*** Records supplied ***

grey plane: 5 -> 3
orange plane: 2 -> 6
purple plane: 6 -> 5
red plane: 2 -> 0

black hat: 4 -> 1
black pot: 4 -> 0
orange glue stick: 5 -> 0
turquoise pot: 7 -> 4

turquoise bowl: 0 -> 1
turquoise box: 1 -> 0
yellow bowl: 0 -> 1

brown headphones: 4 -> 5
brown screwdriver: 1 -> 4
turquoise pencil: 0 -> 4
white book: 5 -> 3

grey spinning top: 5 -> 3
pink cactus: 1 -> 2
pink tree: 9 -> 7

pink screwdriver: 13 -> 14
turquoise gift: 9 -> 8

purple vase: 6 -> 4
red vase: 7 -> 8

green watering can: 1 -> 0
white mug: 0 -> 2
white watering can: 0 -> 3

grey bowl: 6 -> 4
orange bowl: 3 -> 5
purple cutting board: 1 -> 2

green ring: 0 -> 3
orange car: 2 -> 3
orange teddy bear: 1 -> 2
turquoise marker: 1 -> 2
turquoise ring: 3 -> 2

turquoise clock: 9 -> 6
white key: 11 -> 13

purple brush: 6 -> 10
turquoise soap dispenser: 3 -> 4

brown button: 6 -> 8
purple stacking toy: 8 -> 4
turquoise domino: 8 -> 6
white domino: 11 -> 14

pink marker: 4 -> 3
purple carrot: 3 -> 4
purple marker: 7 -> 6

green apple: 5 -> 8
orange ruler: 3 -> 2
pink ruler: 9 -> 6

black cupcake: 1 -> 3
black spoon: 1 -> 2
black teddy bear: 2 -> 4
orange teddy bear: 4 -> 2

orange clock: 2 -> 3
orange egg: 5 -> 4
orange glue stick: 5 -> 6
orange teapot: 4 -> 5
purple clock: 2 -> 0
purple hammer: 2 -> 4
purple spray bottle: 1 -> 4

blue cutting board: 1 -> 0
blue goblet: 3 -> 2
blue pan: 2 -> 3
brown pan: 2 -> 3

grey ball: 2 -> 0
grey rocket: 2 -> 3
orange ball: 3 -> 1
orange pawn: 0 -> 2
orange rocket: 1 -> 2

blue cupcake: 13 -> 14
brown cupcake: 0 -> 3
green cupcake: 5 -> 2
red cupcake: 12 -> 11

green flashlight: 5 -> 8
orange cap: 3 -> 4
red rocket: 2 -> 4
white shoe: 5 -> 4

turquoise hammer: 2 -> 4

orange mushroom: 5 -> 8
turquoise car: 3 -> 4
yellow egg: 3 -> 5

*** End of Records supplied ***

[Description of the task]:
All records above must be returned exactly as they appear.

[Exercise result]:
grey plane: 5 -> 3
orange plane: 2 -> 6
purple plane: 6 -> 5
red plane: 2 -> 0

black hat: 4 -> 1
black pot: 4 -> 0
orange glue stick: 5 -> 0
turquoise pot: 7 -> 4

turquoise bowl: 0 -> 1
turquoise box: 1 -> 0
yellow bowl: 0 -> 1

brown headphones: 4 -> 5
brown screwdriver: 1 -> 4
turquoise pencil: 0 -> 4
white book: 5 -> 3

grey spinning top: 5 -> 3
pink cactus: 1 -> 2
pink tree: 9 -> 7

pink screwdriver: 13 -> 14
turquoise gift: 9 -> 8

purple vase: 6 -> 4
red vase: 7 -> 8

green watering can: 1 -> 0
white mug: 0 -> 2
white watering can: 0 -> 3

grey bowl: 6 -> 4
orange bowl: 3 -> 5
purple cutting board: 1 -> 2

green ring: 0 -> 3
orange car: 2 -> 3
orange teddy bear: 1 -> 2
turquoise marker: 1 -> 2
turquoise ring: 3 -> 2

turquoise clock: 9 -> 6
white key: 11 -> 13

purple brush: 6 -> 10
turquoise soap dispenser: 3 -> 4

brown button: 6 -> 8
purple stacking toy: 8 -> 4
turquoise domino: 8 -> 6
white domino: 11 -> 14

pink marker: 4 -> 3
purple carrot: 3 -> 4
purple marker: 7 -> 6

green apple: 5 -> 8
orange ruler: 3 -> 2
pink ruler: 9 -> 6

black cupcake: 1 -> 3
black spoon: 1 -> 2
black teddy bear: 2 -> 4
orange teddy bear: 4 -> 2

orange clock: 2 -> 3
orange egg: 5 -> 4
orange glue stick: 5 -> 6
orange teapot: 4 -> 5
purple clock: 2 -> 0
purple hammer: 2 -> 4
purple spray bottle: 1 -> 4

blue cutting board: 1 -> 0
blue goblet: 3 -> 2
blue pan: 2 -> 3
brown pan: 2 -> 3

grey ball: 2 -> 0
grey rocket: 2 -> 3
orange ball: 3 -> 1
orange pawn: 0 -> 2
orange rocket: 1 -> 2

blue cupcake: 13 -> 14
brown cupcake: 0 -> 3
green cupcake: 5 -> 2
red cupcake: 12 -> 11

green flashlight: 5 -> 8
orange cap: 3 -> 4
red rocket: 2 -> 4
white shoe: 5 -> 4

turquoise hammer: 2 -> 4

orange mushroom: 5 -> 8
turquoise car: 3 -> 4
yellow egg: 3 -> 5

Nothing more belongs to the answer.